Colored geometric primitive data
——————
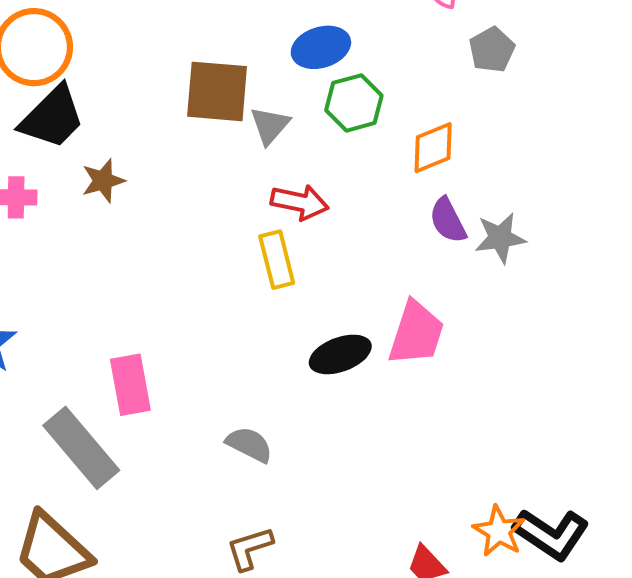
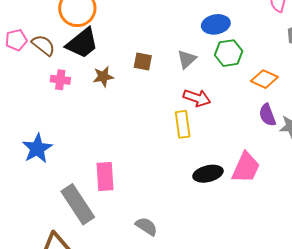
brown square: (217, 91) -> (143, 61), moved, size x0.6
orange diamond: (433, 148) -> (264, 79), turned 40
gray semicircle: (249, 445) -> (146, 226), moved

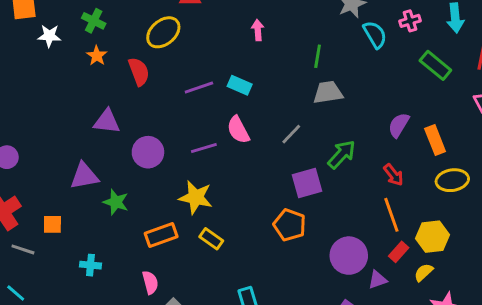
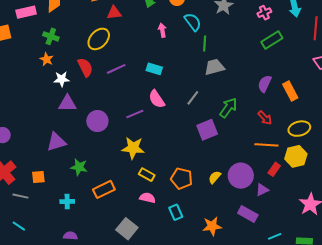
cyan semicircle: (375, 35) -> (193, 22), moved
white star: (49, 36) -> (62, 79), moved
orange star: (97, 56) -> (47, 59), moved
green rectangle: (435, 65) -> (272, 40), moved, turned -65
purple line: (199, 87) -> (116, 69), moved
yellow ellipse: (452, 180) -> (299, 129), moved
green star: (116, 202) -> (79, 167), moved
orange line: (391, 215) -> (266, 145), turned -60
orange pentagon: (290, 225) -> (182, 178), moved
orange rectangle: (161, 235) -> (104, 189), moved
yellow semicircle: (424, 272) -> (215, 177), moved
pink semicircle: (150, 282) -> (147, 198), moved, turned -56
——————
- **Assigned task**:
Please copy exactly the lines from the one containing "gray semicircle: (249, 445)" through the last line of the records above, both included, and leave out any pictures.

- **Task response**:
gray semicircle: (249, 445) -> (146, 226), moved

cyan semicircle: (375, 35) -> (193, 22), moved
white star: (49, 36) -> (62, 79), moved
orange star: (97, 56) -> (47, 59), moved
green rectangle: (435, 65) -> (272, 40), moved, turned -65
purple line: (199, 87) -> (116, 69), moved
yellow ellipse: (452, 180) -> (299, 129), moved
green star: (116, 202) -> (79, 167), moved
orange line: (391, 215) -> (266, 145), turned -60
orange pentagon: (290, 225) -> (182, 178), moved
orange rectangle: (161, 235) -> (104, 189), moved
yellow semicircle: (424, 272) -> (215, 177), moved
pink semicircle: (150, 282) -> (147, 198), moved, turned -56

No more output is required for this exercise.